Only some lines are wanted. Transcribe, exactly, the lines below from the line with "camera: 85 degrees left, 25 degrees down" up to and including the line with "(409, 237) = (457, 399): grey".

> Data under study:

::::::

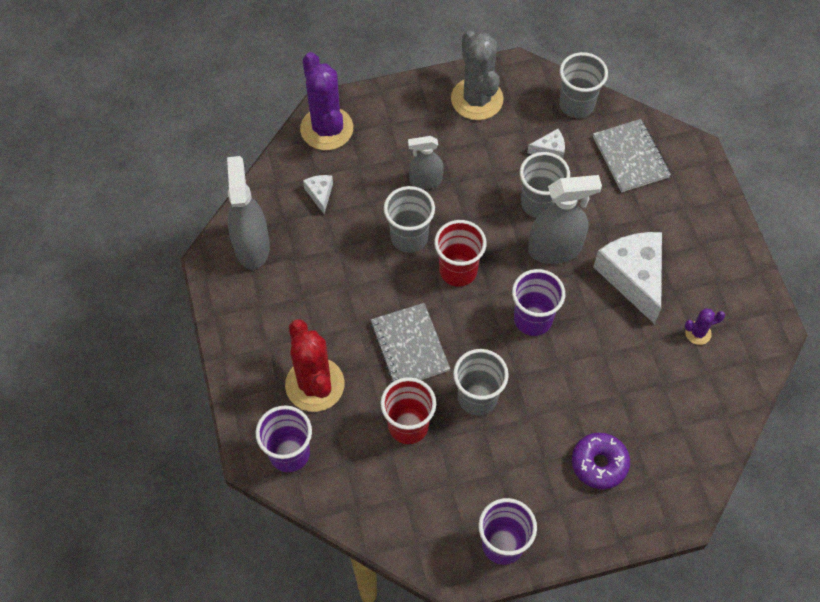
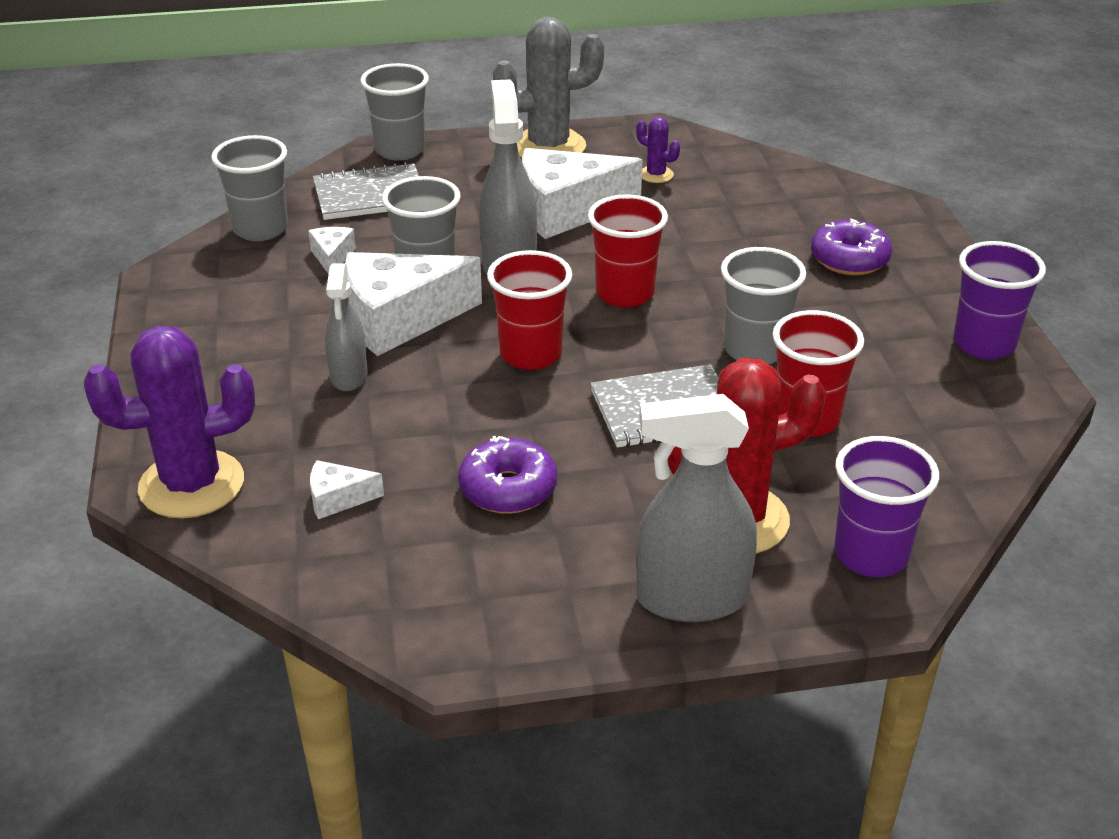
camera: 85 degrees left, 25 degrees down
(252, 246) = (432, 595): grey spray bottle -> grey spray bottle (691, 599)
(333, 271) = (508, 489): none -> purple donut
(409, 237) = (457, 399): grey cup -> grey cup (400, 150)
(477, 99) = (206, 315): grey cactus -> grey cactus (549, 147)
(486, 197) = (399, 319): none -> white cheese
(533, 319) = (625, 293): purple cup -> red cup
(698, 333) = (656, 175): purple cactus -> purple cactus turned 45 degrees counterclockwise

::::::

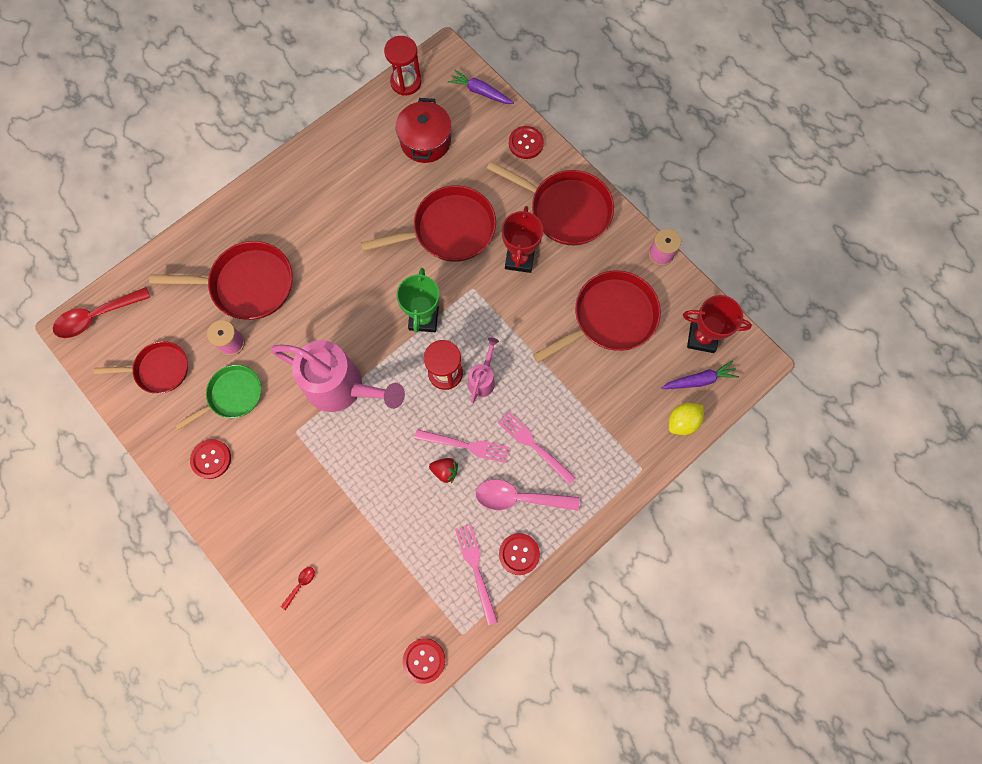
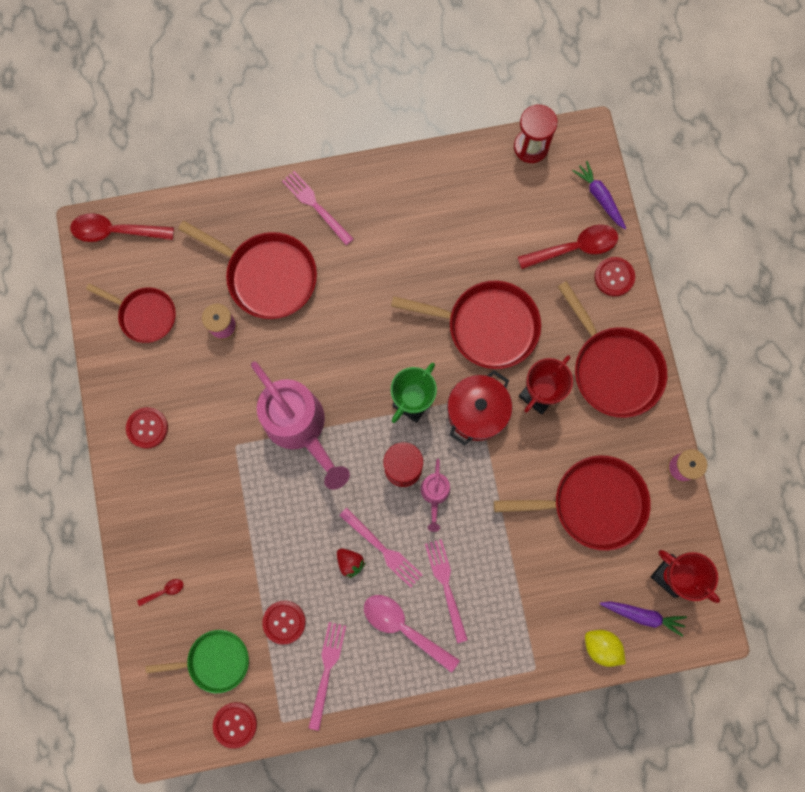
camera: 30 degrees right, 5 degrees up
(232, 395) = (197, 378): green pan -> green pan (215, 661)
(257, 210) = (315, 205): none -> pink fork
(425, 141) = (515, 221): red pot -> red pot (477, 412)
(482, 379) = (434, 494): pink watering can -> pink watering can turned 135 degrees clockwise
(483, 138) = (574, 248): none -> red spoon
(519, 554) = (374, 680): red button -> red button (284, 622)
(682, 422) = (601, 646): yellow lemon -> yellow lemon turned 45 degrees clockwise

::::::

> Answer:
camera: 85 degrees left, 25 degrees down
(252, 246) = (432, 595): grey spray bottle -> grey spray bottle (691, 599)
(333, 271) = (508, 489): none -> purple donut
(409, 237) = (457, 399): grey cup -> grey cup (400, 150)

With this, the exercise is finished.